··· EXERCISE DATA
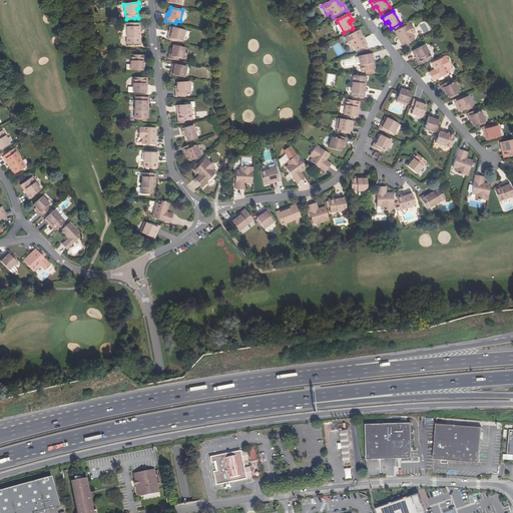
[(138,44),(138,30),(140,30),(140,23),(126,23),(126,44),(138,44)]
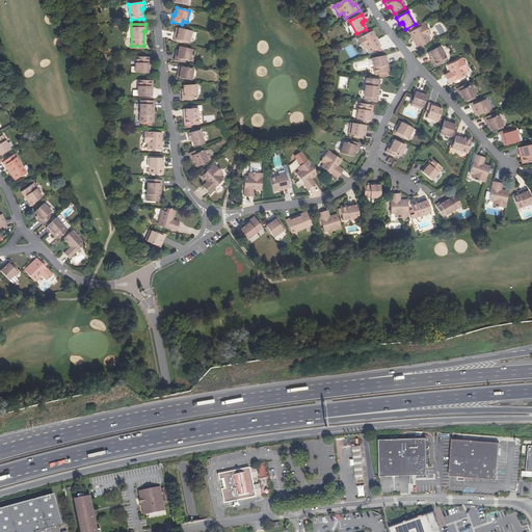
[(428,29),(427,29),(425,24),(410,32),(415,42),(414,42),(417,48),(429,42),(426,35),(429,33),(428,31),(429,30),(428,29)]
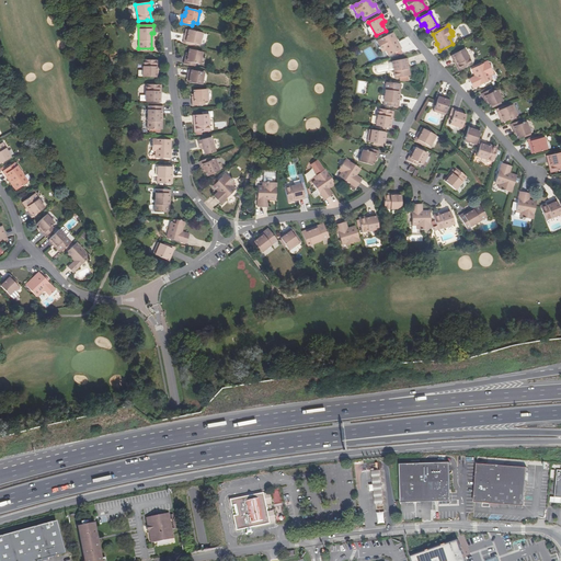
[(199,39),(201,33),(189,30),(187,35),(184,35),(183,42),(195,44),(201,45),(202,39),(199,39)]
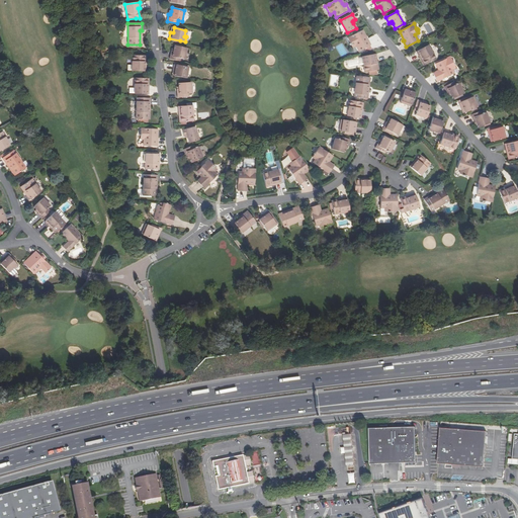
[(367,39),(366,39),(361,31),(347,38),(350,44),(349,44),(350,46),(351,45),(352,48),(355,46),(359,52),(370,46),(367,39)]
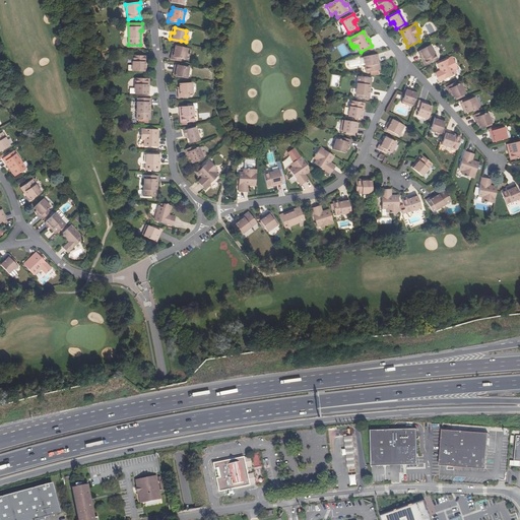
[(423,57),(427,65),(438,59),(431,45),(417,52),(420,57),(423,57)]
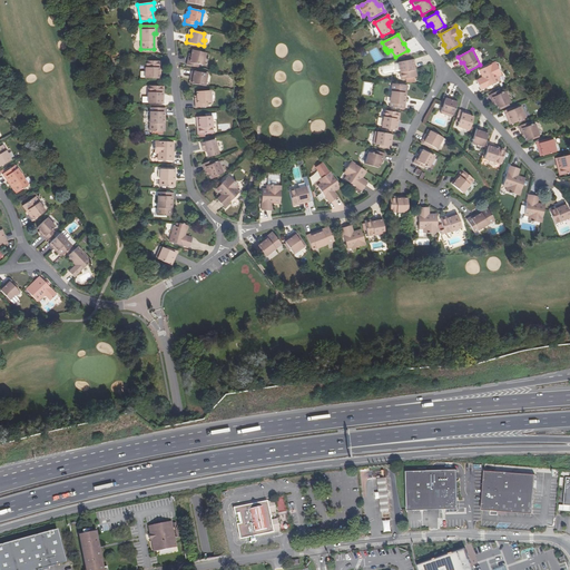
[(190,58),(188,57),(186,66),(198,68),(199,65),(203,66),(206,53),(192,50),(192,55),(190,58)]
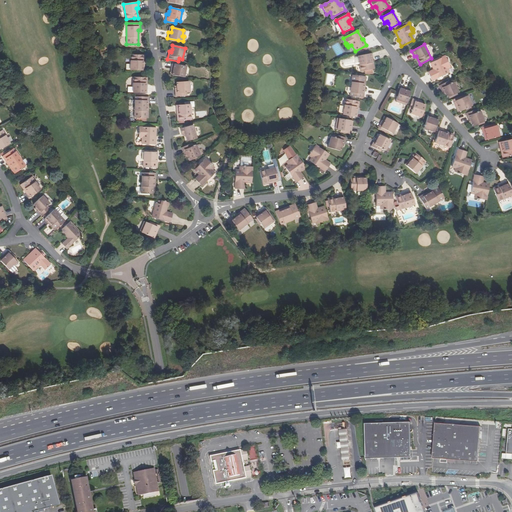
[(373,69),(371,60),(372,59),(371,53),(357,56),(361,72),(373,69)]
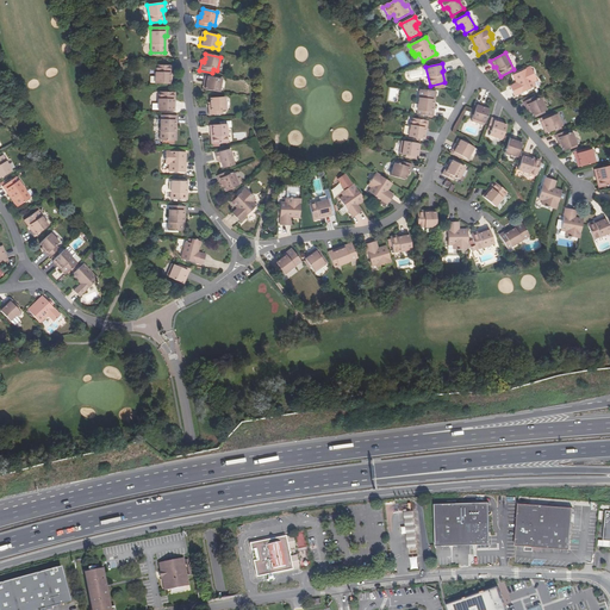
[(172,76),(169,76),(169,66),(155,66),(155,83),(172,85),(172,76)]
······
# INSTRUCTIONS FOR THE TASK
Output every entry exactly, leaving out pictures.

# ANSWER BELOW
[(138,44),(138,30),(140,30),(140,23),(126,23),(126,44),(138,44)]
[(428,29),(427,29),(425,24),(410,32),(415,42),(414,42),(417,48),(429,42),(426,35),(429,33),(428,31),(429,30),(428,29)]
[(199,39),(201,33),(189,30),(187,35),(184,35),(183,42),(195,44),(201,45),(202,39),(199,39)]
[(367,39),(366,39),(361,31),(347,38),(350,44),(349,44),(350,46),(351,45),(352,48),(355,46),(359,52),(370,46),(367,39)]
[(423,57),(427,65),(438,59),(431,45),(417,52),(420,57),(423,57)]
[(190,58),(188,57),(186,66),(198,68),(199,65),(203,66),(206,53),(192,50),(192,55),(190,58)]
[(373,69),(371,60),(372,59),(371,53),(357,56),(361,72),(373,69)]
[(172,76),(169,76),(169,66),(155,66),(155,83),(172,85),(172,76)]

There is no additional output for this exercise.